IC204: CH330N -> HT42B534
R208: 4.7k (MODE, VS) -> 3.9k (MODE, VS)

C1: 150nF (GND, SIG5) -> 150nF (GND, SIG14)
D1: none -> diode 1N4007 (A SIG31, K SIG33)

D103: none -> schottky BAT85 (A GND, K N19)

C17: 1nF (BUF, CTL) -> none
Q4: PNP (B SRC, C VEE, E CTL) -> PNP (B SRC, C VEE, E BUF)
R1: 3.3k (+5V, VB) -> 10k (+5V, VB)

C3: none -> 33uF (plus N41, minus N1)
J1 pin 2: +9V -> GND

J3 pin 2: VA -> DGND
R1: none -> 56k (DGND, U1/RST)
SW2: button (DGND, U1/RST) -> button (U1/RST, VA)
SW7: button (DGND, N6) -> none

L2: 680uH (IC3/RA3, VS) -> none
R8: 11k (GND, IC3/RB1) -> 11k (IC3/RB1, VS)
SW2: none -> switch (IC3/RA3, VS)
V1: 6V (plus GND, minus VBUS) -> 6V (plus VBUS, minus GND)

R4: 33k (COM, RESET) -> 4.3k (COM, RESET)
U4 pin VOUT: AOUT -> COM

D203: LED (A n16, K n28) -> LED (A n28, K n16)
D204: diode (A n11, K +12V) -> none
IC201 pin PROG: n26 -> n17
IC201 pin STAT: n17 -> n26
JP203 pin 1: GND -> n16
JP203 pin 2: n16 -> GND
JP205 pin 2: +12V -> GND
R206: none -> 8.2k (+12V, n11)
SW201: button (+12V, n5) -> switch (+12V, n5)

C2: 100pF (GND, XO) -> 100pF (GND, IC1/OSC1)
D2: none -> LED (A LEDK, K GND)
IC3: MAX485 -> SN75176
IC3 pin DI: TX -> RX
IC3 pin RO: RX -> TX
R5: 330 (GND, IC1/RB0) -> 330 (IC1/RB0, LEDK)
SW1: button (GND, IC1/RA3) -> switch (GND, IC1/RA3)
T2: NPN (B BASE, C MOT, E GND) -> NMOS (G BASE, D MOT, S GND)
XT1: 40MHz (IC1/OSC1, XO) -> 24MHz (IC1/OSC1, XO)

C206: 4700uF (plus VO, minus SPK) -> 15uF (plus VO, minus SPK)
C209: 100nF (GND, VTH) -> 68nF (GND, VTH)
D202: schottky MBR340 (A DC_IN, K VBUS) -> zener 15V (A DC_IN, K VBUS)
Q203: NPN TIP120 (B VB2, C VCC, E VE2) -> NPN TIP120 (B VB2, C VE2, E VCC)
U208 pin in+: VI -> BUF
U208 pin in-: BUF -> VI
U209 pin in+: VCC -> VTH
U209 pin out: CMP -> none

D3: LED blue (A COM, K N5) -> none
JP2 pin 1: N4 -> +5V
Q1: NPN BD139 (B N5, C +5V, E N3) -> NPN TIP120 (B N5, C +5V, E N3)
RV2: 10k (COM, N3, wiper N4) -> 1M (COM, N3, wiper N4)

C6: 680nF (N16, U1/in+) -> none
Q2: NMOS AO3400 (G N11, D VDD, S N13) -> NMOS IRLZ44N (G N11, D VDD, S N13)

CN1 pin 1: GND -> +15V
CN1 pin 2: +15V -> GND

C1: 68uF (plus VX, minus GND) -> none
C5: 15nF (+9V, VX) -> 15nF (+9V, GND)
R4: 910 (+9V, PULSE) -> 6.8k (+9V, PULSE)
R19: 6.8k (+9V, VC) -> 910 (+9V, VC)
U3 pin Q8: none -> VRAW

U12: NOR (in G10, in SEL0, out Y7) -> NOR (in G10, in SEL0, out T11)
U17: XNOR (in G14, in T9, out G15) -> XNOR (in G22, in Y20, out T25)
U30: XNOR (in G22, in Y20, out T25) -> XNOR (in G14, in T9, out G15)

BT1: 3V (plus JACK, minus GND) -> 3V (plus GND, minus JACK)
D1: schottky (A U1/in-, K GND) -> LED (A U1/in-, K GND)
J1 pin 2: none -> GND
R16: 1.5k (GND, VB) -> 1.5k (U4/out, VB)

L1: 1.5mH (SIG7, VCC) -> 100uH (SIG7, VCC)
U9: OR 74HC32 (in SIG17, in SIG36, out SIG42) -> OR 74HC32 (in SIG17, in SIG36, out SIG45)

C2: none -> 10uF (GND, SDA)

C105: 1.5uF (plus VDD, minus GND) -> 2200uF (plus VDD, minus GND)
☆ ☆ ☆
Write out, unaltered, the lines from the opening of the listing through the line that includes "R1: 3.3k (+5V, VB) -> 10k (+5V, VB)".

_Reply_:
IC204: CH330N -> HT42B534
R208: 4.7k (MODE, VS) -> 3.9k (MODE, VS)

C1: 150nF (GND, SIG5) -> 150nF (GND, SIG14)
D1: none -> diode 1N4007 (A SIG31, K SIG33)

D103: none -> schottky BAT85 (A GND, K N19)

C17: 1nF (BUF, CTL) -> none
Q4: PNP (B SRC, C VEE, E CTL) -> PNP (B SRC, C VEE, E BUF)
R1: 3.3k (+5V, VB) -> 10k (+5V, VB)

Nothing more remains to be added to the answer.